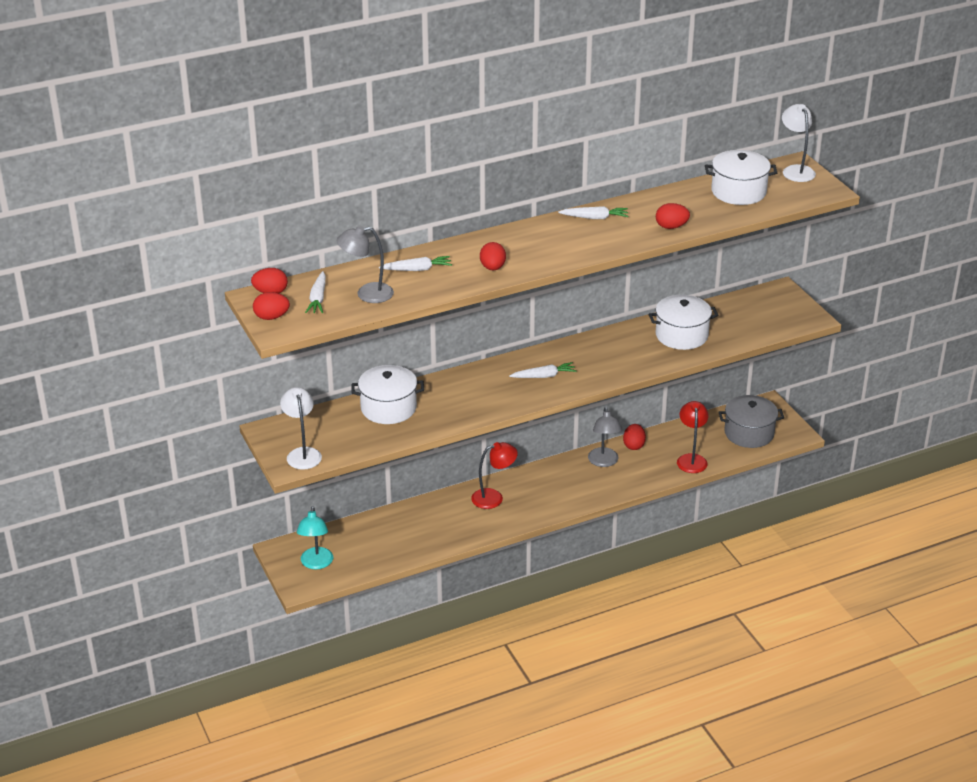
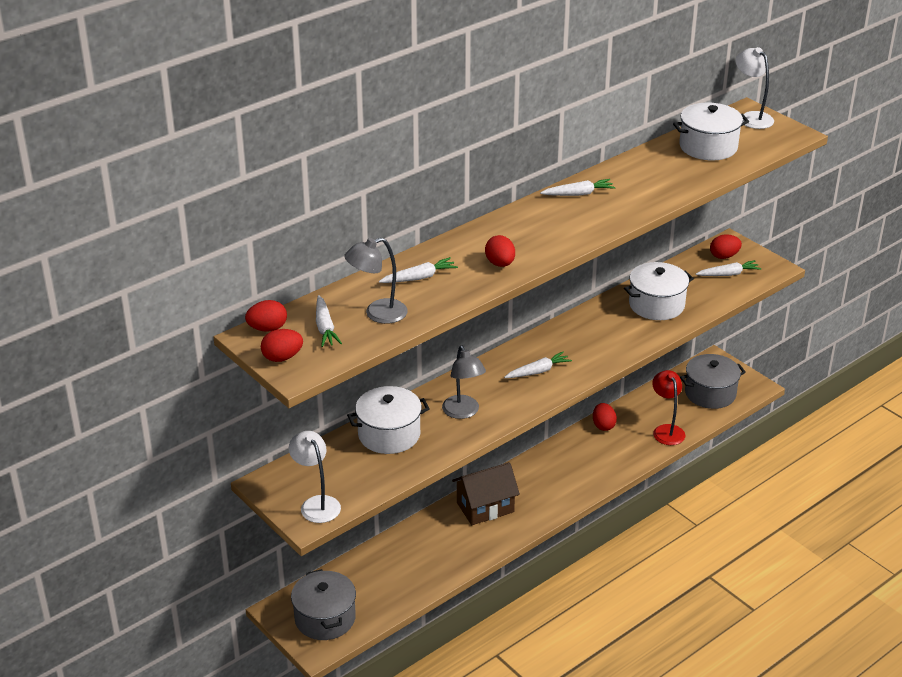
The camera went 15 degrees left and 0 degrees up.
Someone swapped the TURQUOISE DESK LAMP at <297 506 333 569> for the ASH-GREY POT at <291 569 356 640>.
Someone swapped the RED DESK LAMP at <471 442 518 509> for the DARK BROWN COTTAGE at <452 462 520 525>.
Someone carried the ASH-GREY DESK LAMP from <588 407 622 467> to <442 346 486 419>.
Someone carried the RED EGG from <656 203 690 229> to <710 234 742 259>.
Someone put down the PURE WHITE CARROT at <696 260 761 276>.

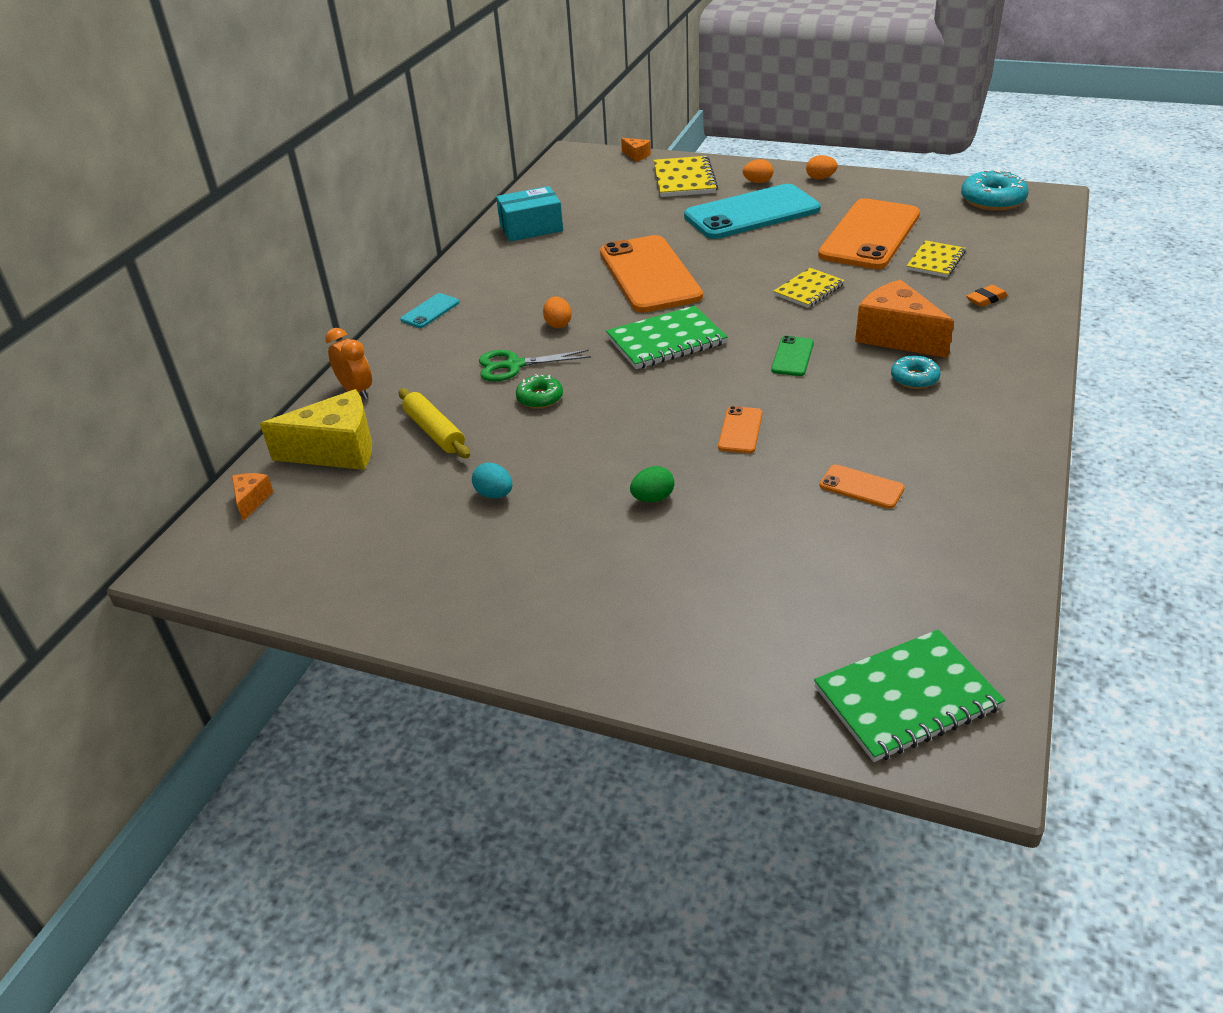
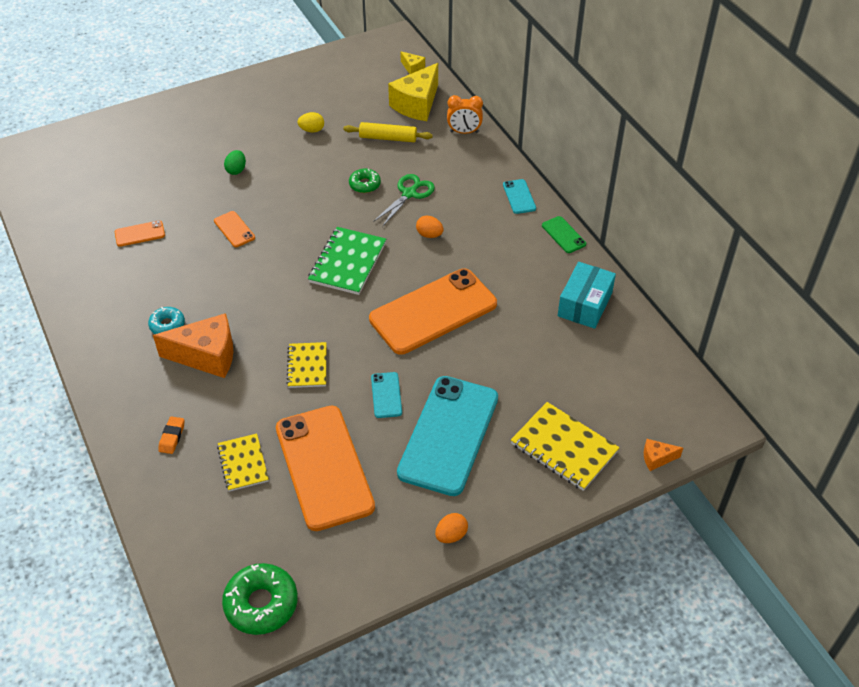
The camera went 130 degrees right and 10 degrees up.
Someone repainted the ORANGE-COLOURED CHEESE WEDGE at <232 473 273 521>, which became the YELLOW CHEESE WEDGE at <400 51 425 74>.
Someone repainted the TURQUOISE EGG at <472 463 512 498>, which became the YELLOW EGG at <298 112 324 132>.
Someone rotated the ORANGE-COLOURED MOBILE PHONE at <600 235 703 313> by 60 degrees counterclockwise.
Someone took away the ORANGE-COLOURED EGG at <743 159 773 183>.
Someone carried the EMERALD MOBILE PHONE from <771 336 814 376> to <542 216 586 253>.
Someone took away the EMERALD NOTEBOOK at <814 630 1005 762>.
Someone repainted the TURQUOISE DOUGHNUT at <961 170 1029 211>, which became the EMERALD DOUGHNUT at <222 563 298 635>.
Someone put down the TURQUOISE MOBILE PHONE at <371 372 402 418>.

PROBLEM TO SOLVE: Reproduce verbatim every line starting at the line that holds "Someone put down the PURE" and ending with the final line of the data; omit the pictures.

RESPONSE TO THIS TASK:
Someone put down the PURE WHITE CARROT at <696 260 761 276>.

The camera went 130 degrees right and 10 degrees up.
Someone repainted the ORANGE-COLOURED CHEESE WEDGE at <232 473 273 521>, which became the YELLOW CHEESE WEDGE at <400 51 425 74>.
Someone repainted the TURQUOISE EGG at <472 463 512 498>, which became the YELLOW EGG at <298 112 324 132>.
Someone rotated the ORANGE-COLOURED MOBILE PHONE at <600 235 703 313> by 60 degrees counterclockwise.
Someone took away the ORANGE-COLOURED EGG at <743 159 773 183>.
Someone carried the EMERALD MOBILE PHONE from <771 336 814 376> to <542 216 586 253>.
Someone took away the EMERALD NOTEBOOK at <814 630 1005 762>.
Someone repainted the TURQUOISE DOUGHNUT at <961 170 1029 211>, which became the EMERALD DOUGHNUT at <222 563 298 635>.
Someone put down the TURQUOISE MOBILE PHONE at <371 372 402 418>.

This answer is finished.